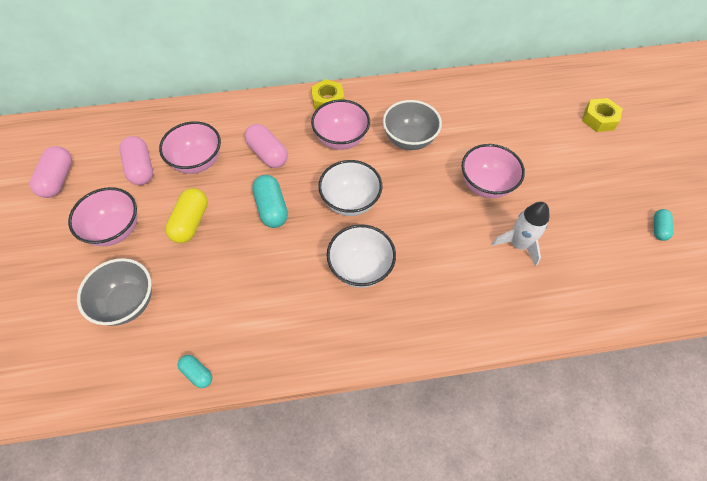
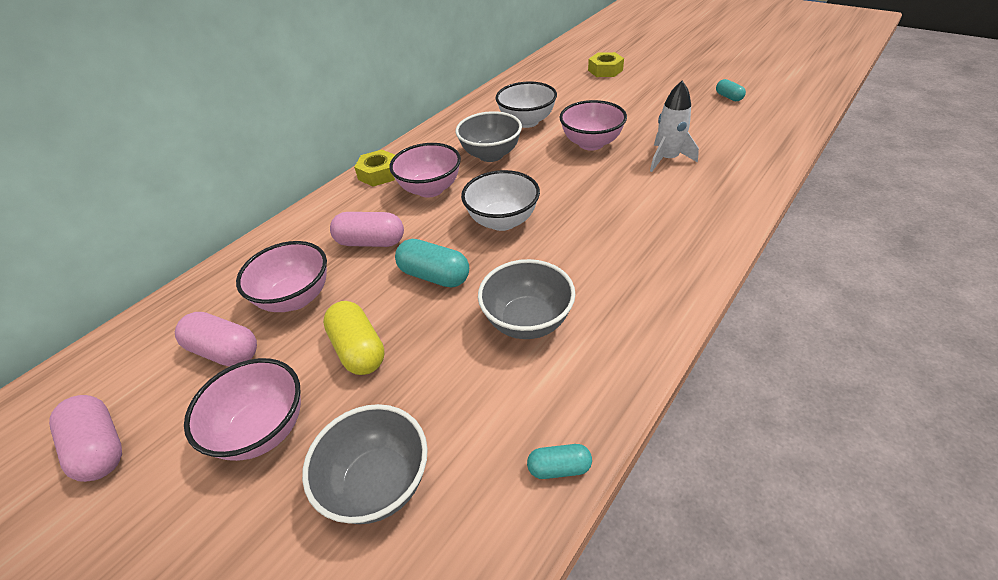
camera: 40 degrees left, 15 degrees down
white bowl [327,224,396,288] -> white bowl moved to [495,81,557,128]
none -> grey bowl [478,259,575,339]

* * *

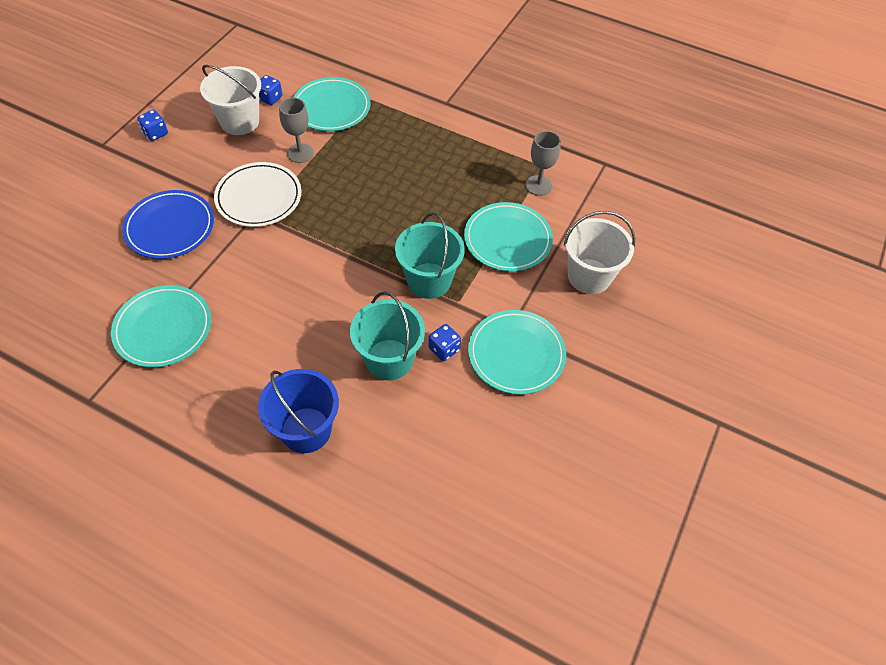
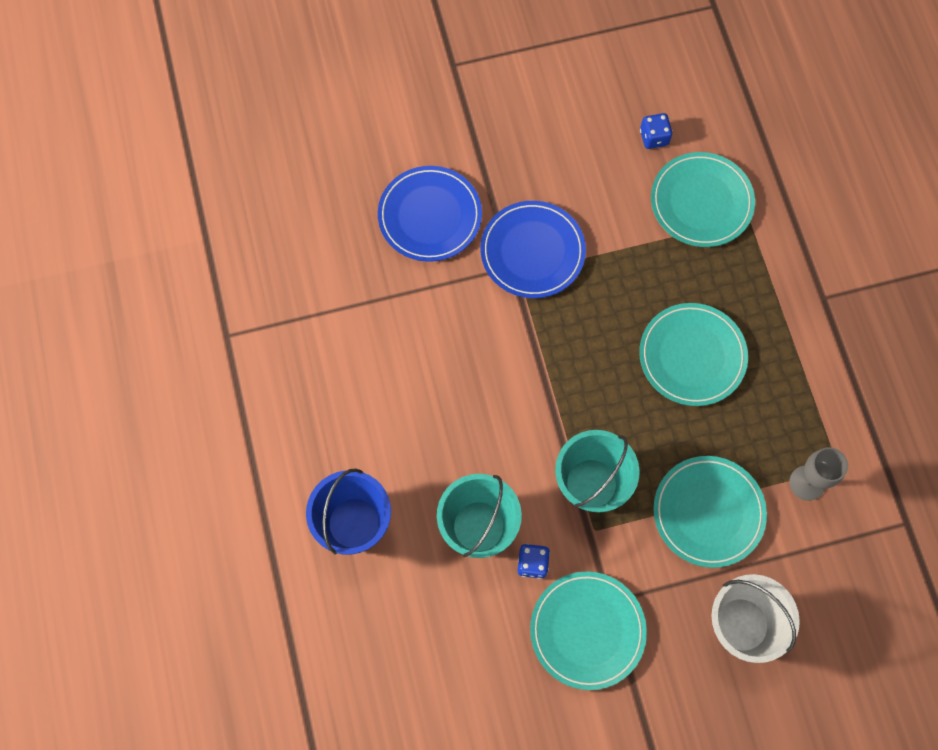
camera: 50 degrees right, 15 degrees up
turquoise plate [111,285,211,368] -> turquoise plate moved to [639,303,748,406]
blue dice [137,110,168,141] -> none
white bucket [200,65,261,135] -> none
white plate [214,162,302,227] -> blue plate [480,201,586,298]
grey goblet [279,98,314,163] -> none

Assigned task: Looking back over the data above, restate word for word the lines that begin at the line with "turquoise plate [111,285,211,368]" and end at the line with "grey goblet [279,98,314,163] -> none", inclusive.

Exercise response:
turquoise plate [111,285,211,368] -> turquoise plate moved to [639,303,748,406]
blue dice [137,110,168,141] -> none
white bucket [200,65,261,135] -> none
white plate [214,162,302,227] -> blue plate [480,201,586,298]
grey goblet [279,98,314,163] -> none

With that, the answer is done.